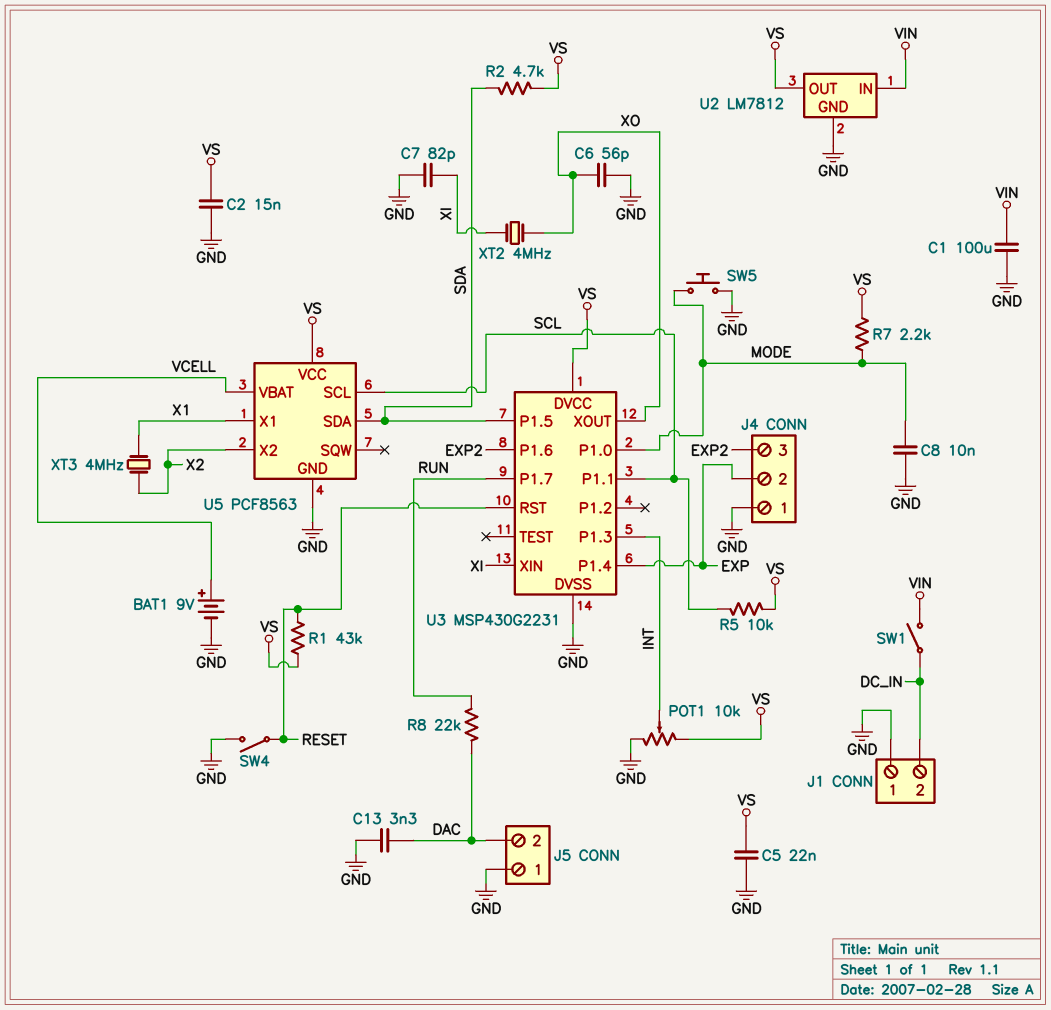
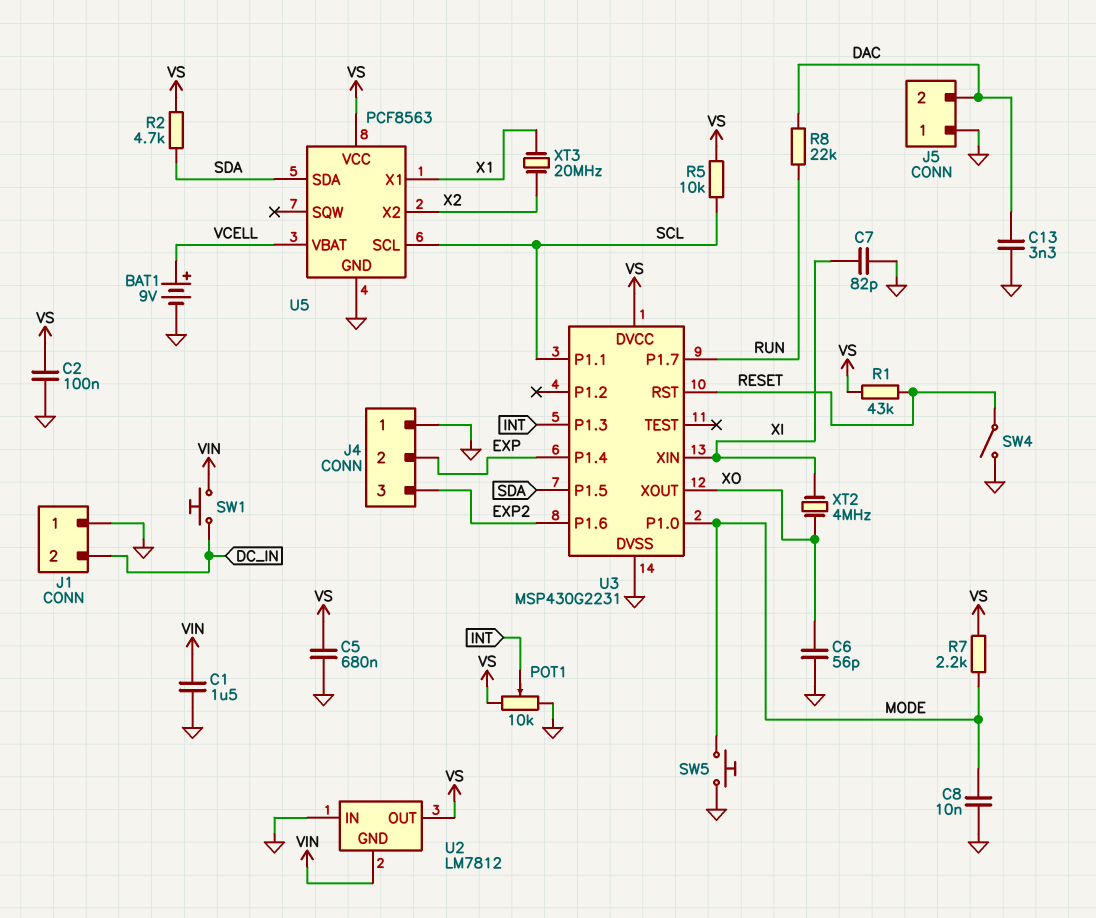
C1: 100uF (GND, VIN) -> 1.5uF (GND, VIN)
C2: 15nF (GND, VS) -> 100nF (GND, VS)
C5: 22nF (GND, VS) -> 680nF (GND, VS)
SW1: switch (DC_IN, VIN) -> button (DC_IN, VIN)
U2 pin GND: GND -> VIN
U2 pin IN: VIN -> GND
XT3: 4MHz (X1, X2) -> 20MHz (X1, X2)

ACTION ITEM — Every line from the one containing "C5: 22nF (GND, VS) -> 680nF (GND, VS)" through the last line above should be retyped exactly; no other lines are wanted.

TASK RESPONSE —
C5: 22nF (GND, VS) -> 680nF (GND, VS)
SW1: switch (DC_IN, VIN) -> button (DC_IN, VIN)
U2 pin GND: GND -> VIN
U2 pin IN: VIN -> GND
XT3: 4MHz (X1, X2) -> 20MHz (X1, X2)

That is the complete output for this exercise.